Collected data entries
-.-.-
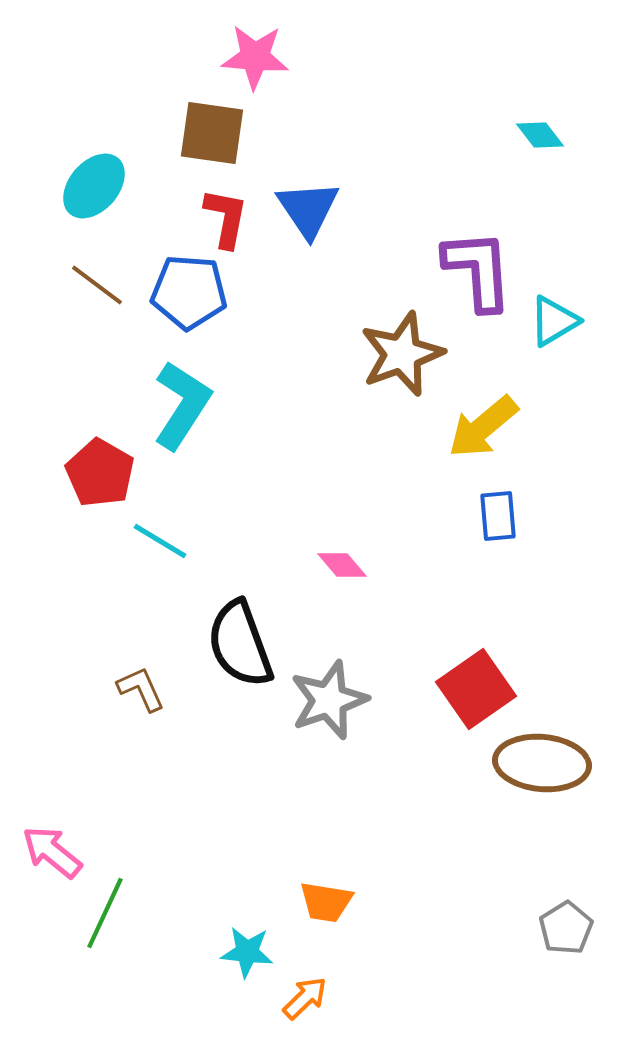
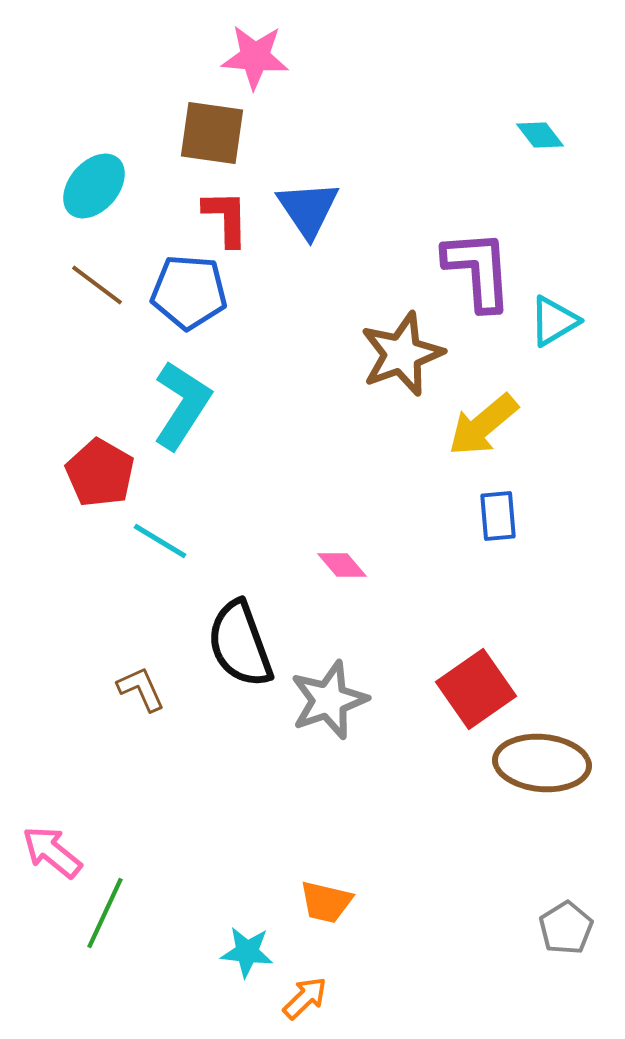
red L-shape: rotated 12 degrees counterclockwise
yellow arrow: moved 2 px up
orange trapezoid: rotated 4 degrees clockwise
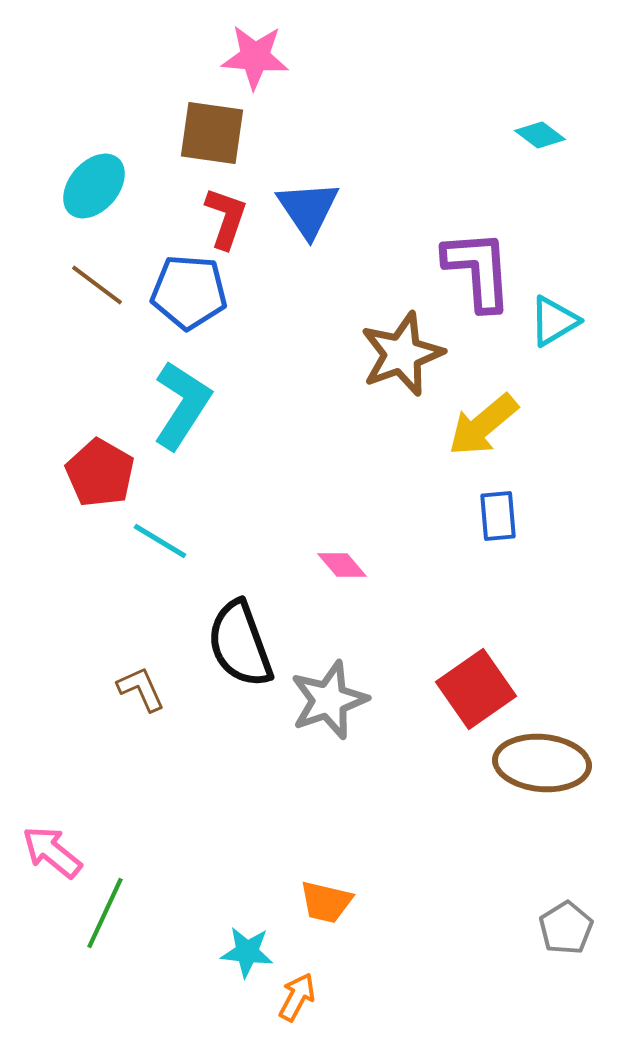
cyan diamond: rotated 15 degrees counterclockwise
red L-shape: rotated 20 degrees clockwise
orange arrow: moved 8 px left, 1 px up; rotated 18 degrees counterclockwise
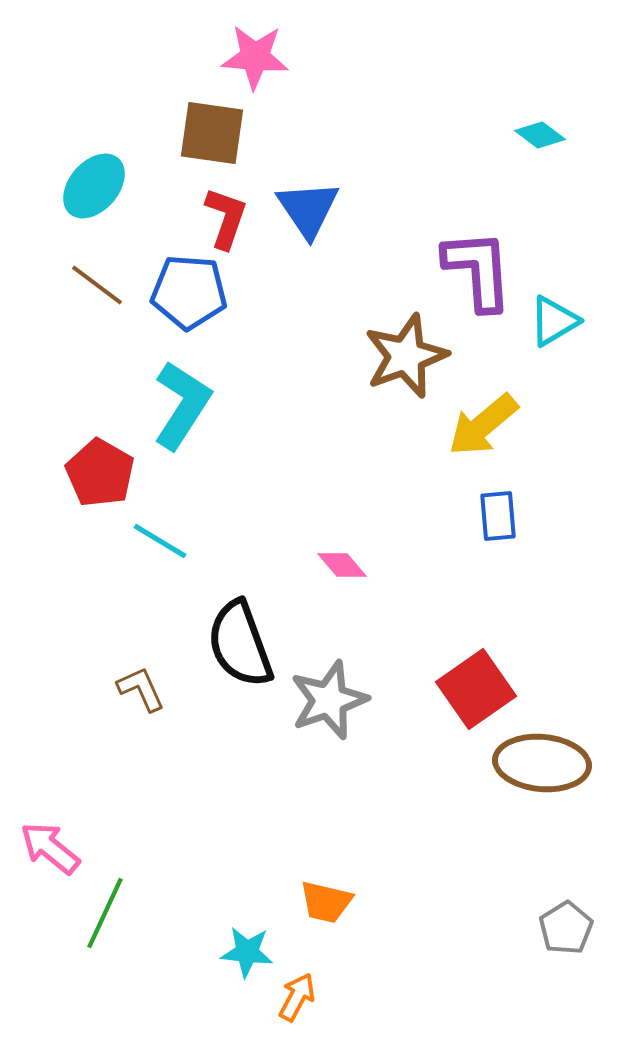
brown star: moved 4 px right, 2 px down
pink arrow: moved 2 px left, 4 px up
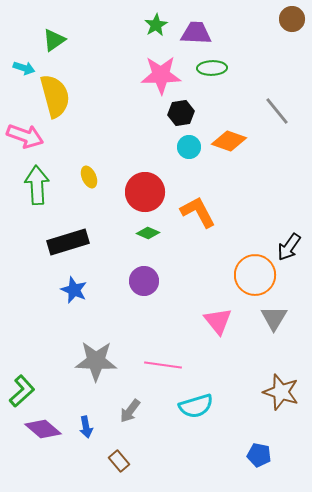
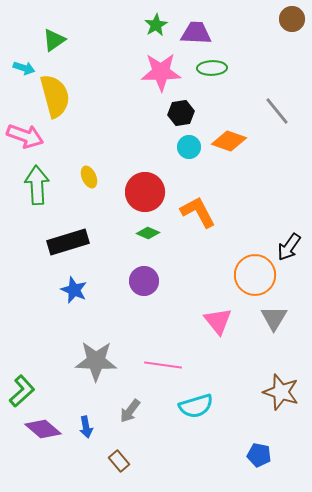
pink star: moved 3 px up
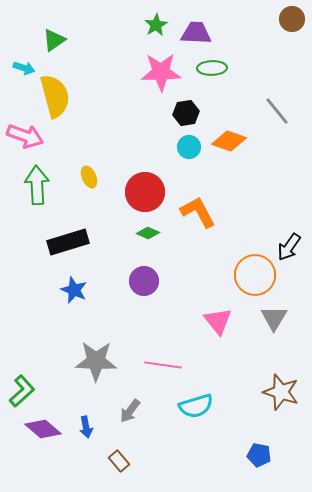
black hexagon: moved 5 px right
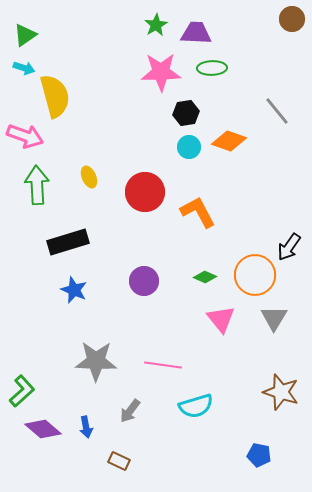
green triangle: moved 29 px left, 5 px up
green diamond: moved 57 px right, 44 px down
pink triangle: moved 3 px right, 2 px up
brown rectangle: rotated 25 degrees counterclockwise
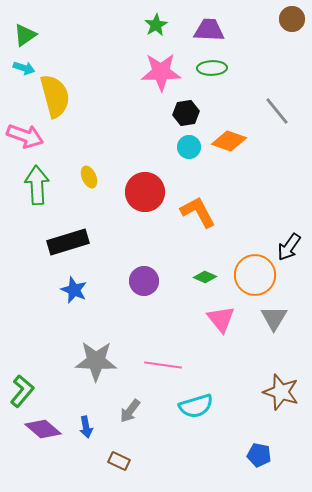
purple trapezoid: moved 13 px right, 3 px up
green L-shape: rotated 8 degrees counterclockwise
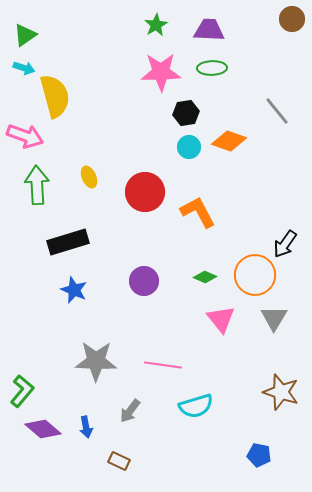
black arrow: moved 4 px left, 3 px up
-.-.-
◆ **WORK REQUIRED**
Print every line of the rows above exactly as they appear, but leave out the picture lines.

◆ **WRITTEN REPLY**
red L-shape: rotated 12 degrees counterclockwise
yellow arrow: moved 2 px up
orange trapezoid: rotated 4 degrees clockwise
cyan diamond: rotated 15 degrees counterclockwise
red L-shape: rotated 20 degrees clockwise
orange arrow: moved 8 px left, 1 px up; rotated 18 degrees counterclockwise
brown star: moved 4 px right, 2 px down
pink arrow: moved 2 px left, 4 px up
pink star: moved 3 px up
black hexagon: moved 5 px right
green triangle: moved 29 px left, 5 px up
green diamond: moved 57 px right, 44 px down
pink triangle: moved 3 px right, 2 px up
brown rectangle: rotated 25 degrees counterclockwise
purple trapezoid: moved 13 px right, 3 px up
green L-shape: rotated 8 degrees counterclockwise
black arrow: moved 4 px left, 3 px up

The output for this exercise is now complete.